[[ The input, beginning ]]

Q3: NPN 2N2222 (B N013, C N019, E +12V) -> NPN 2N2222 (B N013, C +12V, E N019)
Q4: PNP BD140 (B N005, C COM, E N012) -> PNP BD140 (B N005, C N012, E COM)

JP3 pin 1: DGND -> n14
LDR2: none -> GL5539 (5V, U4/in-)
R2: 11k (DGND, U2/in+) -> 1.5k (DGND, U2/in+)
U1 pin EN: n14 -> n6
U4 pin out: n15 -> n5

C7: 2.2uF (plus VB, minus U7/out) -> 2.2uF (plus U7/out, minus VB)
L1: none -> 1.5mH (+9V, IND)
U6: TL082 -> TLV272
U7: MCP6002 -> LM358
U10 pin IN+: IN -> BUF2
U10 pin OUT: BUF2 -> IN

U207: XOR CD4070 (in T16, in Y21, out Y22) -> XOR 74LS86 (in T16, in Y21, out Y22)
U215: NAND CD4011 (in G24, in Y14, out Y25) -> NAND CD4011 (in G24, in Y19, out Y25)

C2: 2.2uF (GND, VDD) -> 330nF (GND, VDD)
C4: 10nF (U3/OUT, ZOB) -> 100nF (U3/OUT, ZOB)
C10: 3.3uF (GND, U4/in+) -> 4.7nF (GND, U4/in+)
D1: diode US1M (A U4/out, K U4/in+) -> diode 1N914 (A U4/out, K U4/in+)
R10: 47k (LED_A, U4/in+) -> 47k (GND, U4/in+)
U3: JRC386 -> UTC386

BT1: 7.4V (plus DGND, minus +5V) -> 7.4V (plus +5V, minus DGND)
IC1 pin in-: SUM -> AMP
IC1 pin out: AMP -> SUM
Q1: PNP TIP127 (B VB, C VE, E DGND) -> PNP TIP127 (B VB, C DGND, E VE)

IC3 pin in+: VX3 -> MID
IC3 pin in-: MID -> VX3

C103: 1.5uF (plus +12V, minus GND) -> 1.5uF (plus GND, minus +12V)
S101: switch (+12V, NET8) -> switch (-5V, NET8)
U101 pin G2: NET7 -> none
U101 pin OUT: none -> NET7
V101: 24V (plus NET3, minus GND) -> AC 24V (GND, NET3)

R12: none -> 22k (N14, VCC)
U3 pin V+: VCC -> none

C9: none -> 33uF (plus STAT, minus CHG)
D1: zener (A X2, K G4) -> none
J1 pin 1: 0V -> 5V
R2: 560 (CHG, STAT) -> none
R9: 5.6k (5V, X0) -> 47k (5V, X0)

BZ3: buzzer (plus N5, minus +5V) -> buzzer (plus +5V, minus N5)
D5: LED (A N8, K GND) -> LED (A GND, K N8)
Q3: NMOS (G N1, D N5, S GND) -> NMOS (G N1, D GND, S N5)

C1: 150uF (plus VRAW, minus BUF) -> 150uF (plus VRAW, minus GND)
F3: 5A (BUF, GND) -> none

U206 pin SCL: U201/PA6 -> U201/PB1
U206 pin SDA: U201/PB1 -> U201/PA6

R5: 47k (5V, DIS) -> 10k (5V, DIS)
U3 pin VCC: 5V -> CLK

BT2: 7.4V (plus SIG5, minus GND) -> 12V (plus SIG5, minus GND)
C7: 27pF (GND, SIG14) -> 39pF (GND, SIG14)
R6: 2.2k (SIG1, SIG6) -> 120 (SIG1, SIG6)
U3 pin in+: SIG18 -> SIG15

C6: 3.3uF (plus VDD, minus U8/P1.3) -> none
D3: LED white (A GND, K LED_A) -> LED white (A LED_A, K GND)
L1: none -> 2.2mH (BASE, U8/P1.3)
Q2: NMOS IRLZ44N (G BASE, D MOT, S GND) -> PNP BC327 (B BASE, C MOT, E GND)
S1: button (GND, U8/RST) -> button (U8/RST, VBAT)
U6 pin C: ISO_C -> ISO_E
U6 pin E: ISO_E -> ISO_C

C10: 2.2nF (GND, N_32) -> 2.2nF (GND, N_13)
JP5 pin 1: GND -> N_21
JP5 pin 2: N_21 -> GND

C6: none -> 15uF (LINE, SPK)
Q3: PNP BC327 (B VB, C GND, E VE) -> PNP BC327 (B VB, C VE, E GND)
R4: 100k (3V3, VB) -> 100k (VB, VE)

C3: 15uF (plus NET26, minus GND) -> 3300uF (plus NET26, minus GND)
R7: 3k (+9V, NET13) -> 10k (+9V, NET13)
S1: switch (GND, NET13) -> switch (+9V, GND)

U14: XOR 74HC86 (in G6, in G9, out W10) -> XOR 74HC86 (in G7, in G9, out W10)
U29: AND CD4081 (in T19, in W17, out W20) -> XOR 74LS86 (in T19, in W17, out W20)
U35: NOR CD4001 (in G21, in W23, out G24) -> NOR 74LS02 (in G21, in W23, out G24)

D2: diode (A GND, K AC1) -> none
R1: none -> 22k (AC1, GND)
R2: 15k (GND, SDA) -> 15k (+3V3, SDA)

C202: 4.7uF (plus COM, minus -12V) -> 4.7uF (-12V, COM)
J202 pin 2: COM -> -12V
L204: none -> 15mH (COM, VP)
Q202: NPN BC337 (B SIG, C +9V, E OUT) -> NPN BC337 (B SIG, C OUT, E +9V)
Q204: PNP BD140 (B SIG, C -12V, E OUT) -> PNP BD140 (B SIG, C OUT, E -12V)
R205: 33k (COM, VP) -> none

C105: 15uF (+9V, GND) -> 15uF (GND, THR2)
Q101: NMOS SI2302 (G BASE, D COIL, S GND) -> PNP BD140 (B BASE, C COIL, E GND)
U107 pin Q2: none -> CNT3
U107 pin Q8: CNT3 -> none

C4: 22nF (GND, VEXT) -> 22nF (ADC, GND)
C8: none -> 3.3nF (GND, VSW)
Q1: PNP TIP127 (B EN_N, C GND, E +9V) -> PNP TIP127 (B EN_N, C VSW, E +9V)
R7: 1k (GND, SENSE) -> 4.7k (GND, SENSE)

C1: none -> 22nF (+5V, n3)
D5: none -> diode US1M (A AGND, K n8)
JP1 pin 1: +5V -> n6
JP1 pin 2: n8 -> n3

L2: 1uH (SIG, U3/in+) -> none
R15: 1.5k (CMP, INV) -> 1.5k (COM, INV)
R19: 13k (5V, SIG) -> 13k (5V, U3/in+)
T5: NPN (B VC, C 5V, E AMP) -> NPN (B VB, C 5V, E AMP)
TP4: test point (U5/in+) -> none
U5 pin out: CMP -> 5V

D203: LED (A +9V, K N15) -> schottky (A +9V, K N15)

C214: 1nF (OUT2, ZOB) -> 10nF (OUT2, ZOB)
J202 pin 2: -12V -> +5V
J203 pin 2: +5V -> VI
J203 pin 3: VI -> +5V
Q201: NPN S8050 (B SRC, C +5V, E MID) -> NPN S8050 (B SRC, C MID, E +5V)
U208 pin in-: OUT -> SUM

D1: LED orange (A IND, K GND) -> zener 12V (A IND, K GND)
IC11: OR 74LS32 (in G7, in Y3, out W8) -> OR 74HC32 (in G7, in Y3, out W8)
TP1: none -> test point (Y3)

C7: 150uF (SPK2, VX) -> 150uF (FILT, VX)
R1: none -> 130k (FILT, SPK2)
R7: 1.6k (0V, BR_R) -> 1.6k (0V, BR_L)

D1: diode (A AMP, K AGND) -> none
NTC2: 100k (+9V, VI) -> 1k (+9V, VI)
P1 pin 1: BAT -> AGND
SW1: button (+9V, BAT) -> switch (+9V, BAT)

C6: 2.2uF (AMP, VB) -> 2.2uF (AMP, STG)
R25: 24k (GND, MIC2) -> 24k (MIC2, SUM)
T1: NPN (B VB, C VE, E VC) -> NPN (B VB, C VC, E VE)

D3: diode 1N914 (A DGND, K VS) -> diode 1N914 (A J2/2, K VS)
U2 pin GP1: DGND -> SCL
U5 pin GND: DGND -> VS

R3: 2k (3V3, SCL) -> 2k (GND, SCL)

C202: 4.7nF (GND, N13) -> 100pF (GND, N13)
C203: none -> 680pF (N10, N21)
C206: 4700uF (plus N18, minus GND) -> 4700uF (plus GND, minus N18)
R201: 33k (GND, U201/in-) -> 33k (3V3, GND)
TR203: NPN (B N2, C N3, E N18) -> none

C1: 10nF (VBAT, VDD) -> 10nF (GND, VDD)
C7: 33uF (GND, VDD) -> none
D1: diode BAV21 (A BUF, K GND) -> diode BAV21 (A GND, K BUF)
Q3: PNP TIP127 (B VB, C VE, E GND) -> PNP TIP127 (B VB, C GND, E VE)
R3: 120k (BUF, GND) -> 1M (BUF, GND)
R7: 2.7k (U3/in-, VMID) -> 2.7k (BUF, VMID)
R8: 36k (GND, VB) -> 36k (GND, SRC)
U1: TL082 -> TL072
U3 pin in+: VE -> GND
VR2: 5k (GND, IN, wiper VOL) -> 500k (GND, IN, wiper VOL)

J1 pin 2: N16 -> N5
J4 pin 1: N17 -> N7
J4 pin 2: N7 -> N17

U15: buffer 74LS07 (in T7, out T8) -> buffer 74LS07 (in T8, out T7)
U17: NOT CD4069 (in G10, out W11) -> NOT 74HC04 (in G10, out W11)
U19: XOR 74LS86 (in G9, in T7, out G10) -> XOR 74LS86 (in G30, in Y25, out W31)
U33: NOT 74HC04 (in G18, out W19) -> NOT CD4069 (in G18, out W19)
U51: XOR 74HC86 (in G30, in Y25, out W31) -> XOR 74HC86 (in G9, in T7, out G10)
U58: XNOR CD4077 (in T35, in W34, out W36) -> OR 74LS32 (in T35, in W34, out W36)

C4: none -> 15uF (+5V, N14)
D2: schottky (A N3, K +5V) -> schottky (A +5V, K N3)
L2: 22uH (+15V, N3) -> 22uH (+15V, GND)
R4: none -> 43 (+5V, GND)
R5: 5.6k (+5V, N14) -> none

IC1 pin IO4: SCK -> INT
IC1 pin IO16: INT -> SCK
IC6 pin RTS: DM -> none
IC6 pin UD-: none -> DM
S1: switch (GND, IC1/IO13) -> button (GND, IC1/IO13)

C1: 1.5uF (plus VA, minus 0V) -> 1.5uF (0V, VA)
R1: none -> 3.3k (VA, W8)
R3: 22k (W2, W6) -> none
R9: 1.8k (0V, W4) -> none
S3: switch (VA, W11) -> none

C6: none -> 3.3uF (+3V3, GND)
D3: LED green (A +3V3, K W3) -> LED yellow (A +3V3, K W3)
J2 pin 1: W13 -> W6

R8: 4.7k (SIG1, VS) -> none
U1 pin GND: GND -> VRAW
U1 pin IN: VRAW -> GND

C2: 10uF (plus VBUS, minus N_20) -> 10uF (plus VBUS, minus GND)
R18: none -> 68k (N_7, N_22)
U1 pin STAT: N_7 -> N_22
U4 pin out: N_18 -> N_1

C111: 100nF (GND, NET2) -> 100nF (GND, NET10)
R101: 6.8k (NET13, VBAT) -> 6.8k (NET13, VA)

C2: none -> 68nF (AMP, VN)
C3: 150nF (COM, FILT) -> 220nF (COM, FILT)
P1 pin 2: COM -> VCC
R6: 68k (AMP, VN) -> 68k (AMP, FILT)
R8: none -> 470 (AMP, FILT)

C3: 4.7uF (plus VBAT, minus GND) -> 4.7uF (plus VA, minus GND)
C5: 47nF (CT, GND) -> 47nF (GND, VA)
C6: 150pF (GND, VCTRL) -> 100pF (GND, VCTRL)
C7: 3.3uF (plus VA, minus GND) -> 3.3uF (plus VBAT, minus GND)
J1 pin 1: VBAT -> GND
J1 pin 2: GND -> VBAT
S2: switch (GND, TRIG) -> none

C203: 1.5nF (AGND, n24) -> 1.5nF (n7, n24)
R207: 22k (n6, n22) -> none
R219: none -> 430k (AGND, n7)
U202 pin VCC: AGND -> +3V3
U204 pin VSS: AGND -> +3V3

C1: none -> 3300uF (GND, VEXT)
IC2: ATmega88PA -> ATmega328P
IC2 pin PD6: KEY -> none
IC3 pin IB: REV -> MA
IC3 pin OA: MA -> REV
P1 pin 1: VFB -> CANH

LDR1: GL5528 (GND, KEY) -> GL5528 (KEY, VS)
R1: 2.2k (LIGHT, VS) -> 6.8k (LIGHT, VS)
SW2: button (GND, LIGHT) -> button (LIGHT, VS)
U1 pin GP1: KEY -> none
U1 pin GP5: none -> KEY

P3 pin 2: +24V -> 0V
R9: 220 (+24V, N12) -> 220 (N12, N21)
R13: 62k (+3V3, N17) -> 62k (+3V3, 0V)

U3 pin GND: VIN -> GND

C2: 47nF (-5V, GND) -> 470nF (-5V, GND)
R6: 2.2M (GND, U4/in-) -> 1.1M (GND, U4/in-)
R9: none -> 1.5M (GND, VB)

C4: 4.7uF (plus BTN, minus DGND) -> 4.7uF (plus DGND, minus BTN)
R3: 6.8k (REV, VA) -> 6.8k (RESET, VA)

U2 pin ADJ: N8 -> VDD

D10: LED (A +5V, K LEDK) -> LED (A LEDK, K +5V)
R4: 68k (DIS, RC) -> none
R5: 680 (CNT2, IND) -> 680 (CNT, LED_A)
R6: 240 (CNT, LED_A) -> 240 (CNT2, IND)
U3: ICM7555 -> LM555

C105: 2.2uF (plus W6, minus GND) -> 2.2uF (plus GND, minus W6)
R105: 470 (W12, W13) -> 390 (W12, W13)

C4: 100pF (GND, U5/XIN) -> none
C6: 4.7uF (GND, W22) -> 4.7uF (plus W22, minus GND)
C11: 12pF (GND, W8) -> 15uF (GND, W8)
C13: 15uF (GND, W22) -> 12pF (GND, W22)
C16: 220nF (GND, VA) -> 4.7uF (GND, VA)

[[ The input, end ]]

**Task description**
With the first line of the records as the start and the line holding "U10 pin OUT: BUF2 -> IN" as the end, please copy exactly those lines and no others.

**Reply to the exercise**
Q3: NPN 2N2222 (B N013, C N019, E +12V) -> NPN 2N2222 (B N013, C +12V, E N019)
Q4: PNP BD140 (B N005, C COM, E N012) -> PNP BD140 (B N005, C N012, E COM)

JP3 pin 1: DGND -> n14
LDR2: none -> GL5539 (5V, U4/in-)
R2: 11k (DGND, U2/in+) -> 1.5k (DGND, U2/in+)
U1 pin EN: n14 -> n6
U4 pin out: n15 -> n5

C7: 2.2uF (plus VB, minus U7/out) -> 2.2uF (plus U7/out, minus VB)
L1: none -> 1.5mH (+9V, IND)
U6: TL082 -> TLV272
U7: MCP6002 -> LM358
U10 pin IN+: IN -> BUF2
U10 pin OUT: BUF2 -> IN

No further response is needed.